EXERCISE INSTRUCTIONS — Drop the images. Copy every line below character for character.

EXCERPTED RECORDS —
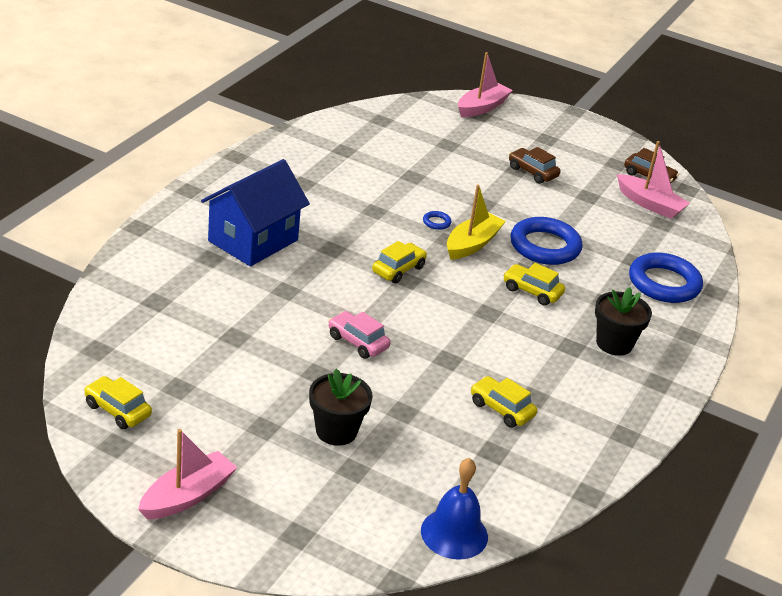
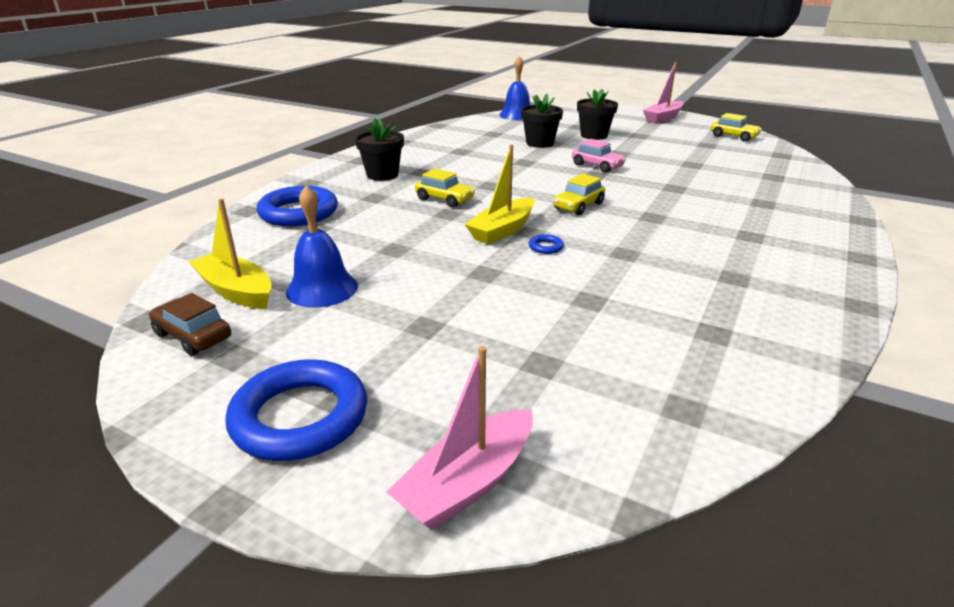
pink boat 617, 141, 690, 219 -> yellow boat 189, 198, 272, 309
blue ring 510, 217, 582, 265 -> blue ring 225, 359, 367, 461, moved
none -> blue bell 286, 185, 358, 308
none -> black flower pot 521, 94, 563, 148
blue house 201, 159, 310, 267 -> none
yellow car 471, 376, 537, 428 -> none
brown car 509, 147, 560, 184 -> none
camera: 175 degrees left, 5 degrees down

RESPONSE TO THE TASK —
pink boat 617, 141, 690, 219 -> yellow boat 189, 198, 272, 309
blue ring 510, 217, 582, 265 -> blue ring 225, 359, 367, 461, moved
none -> blue bell 286, 185, 358, 308
none -> black flower pot 521, 94, 563, 148
blue house 201, 159, 310, 267 -> none
yellow car 471, 376, 537, 428 -> none
brown car 509, 147, 560, 184 -> none
camera: 175 degrees left, 5 degrees down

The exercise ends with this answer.